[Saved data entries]
------------------------------------
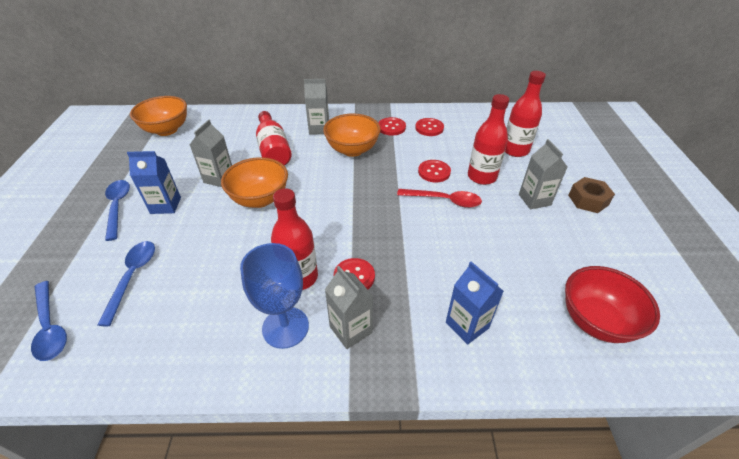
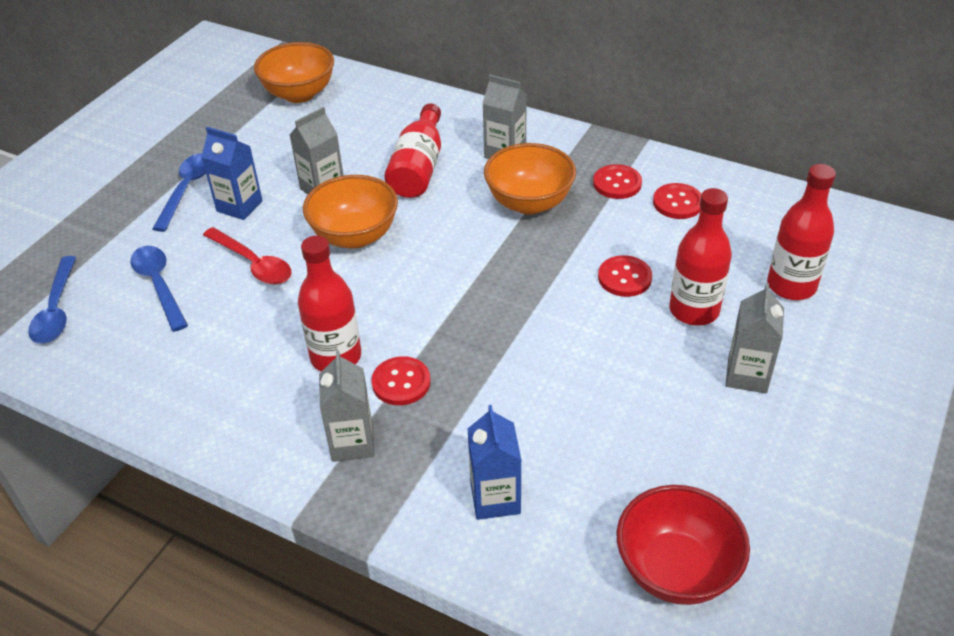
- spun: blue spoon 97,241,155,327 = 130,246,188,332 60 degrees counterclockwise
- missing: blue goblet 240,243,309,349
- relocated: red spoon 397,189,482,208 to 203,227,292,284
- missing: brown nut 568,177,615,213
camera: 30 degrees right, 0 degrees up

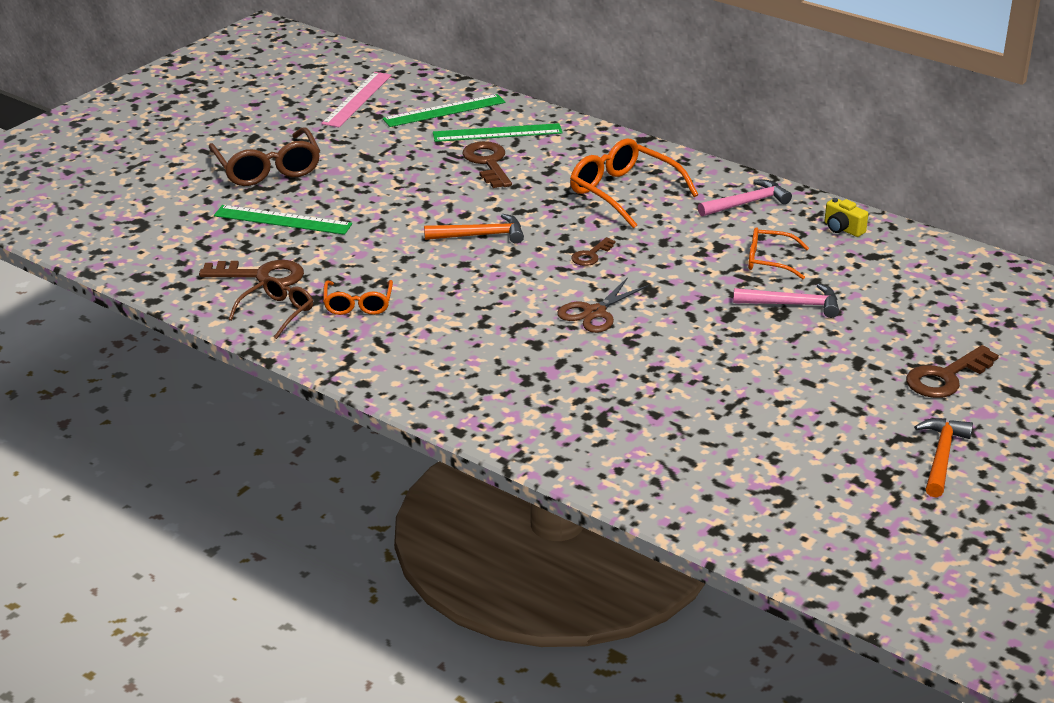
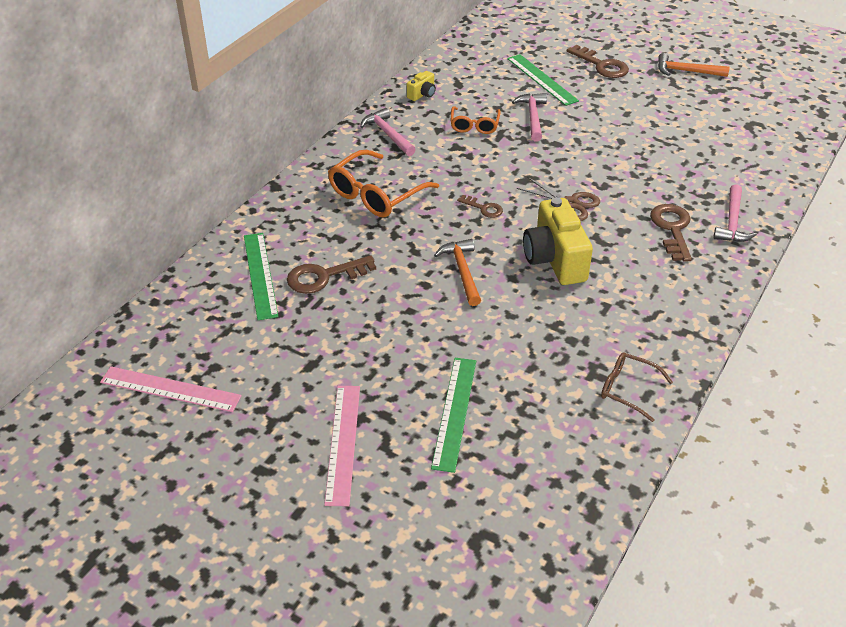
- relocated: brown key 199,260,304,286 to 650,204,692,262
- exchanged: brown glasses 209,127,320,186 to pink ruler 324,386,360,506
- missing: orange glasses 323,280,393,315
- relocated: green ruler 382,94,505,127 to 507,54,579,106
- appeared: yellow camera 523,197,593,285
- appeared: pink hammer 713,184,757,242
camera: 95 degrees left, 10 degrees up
------------------------------------
The answer must be an exact copy of the records above, with the pictures left out.

- spun: blue spoon 97,241,155,327 = 130,246,188,332 60 degrees counterclockwise
- missing: blue goblet 240,243,309,349
- relocated: red spoon 397,189,482,208 to 203,227,292,284
- missing: brown nut 568,177,615,213
camera: 30 degrees right, 0 degrees up

- relocated: brown key 199,260,304,286 to 650,204,692,262
- exchanged: brown glasses 209,127,320,186 to pink ruler 324,386,360,506
- missing: orange glasses 323,280,393,315
- relocated: green ruler 382,94,505,127 to 507,54,579,106
- appeared: yellow camera 523,197,593,285
- appeared: pink hammer 713,184,757,242
camera: 95 degrees left, 10 degrees up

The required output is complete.